Show each line of the data below in which "lace" occurs.
- Opening Delimiter -
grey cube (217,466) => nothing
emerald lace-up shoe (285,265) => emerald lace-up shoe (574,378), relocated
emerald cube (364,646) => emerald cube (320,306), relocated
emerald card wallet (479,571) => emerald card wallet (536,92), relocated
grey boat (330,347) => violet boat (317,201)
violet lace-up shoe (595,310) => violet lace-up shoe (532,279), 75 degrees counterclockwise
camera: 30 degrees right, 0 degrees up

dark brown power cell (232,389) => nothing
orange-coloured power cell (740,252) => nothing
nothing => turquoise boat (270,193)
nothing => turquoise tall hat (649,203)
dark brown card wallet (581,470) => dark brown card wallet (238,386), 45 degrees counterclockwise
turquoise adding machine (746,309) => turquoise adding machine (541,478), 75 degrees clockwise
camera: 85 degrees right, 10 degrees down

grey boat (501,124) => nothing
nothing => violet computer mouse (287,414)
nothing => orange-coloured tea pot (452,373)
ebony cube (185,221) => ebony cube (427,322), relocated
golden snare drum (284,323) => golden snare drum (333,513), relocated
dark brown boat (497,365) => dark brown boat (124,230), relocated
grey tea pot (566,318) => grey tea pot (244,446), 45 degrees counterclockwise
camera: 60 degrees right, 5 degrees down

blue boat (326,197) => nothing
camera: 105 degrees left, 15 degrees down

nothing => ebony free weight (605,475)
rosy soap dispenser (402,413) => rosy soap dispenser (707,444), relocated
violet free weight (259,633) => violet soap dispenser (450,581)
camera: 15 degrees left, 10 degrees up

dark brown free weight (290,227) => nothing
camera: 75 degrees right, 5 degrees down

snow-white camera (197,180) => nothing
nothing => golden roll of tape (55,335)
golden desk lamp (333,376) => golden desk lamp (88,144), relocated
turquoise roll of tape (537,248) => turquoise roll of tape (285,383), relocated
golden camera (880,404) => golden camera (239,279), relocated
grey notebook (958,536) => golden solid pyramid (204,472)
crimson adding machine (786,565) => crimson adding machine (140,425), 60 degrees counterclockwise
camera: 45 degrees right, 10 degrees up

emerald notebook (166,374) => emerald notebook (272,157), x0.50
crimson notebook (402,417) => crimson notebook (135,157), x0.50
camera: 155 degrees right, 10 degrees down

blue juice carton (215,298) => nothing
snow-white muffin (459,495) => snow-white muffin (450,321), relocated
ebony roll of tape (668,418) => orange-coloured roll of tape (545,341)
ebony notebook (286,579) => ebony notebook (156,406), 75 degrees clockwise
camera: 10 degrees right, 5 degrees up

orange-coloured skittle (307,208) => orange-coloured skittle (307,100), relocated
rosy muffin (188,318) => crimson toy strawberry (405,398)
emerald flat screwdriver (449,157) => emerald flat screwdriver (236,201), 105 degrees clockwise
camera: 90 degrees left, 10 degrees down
- Closing Delimiter -
§ ANSWER FOR THIS EXERCISE
emerald lace-up shoe (285,265) => emerald lace-up shoe (574,378), relocated
violet lace-up shoe (595,310) => violet lace-up shoe (532,279), 75 degrees counterclockwise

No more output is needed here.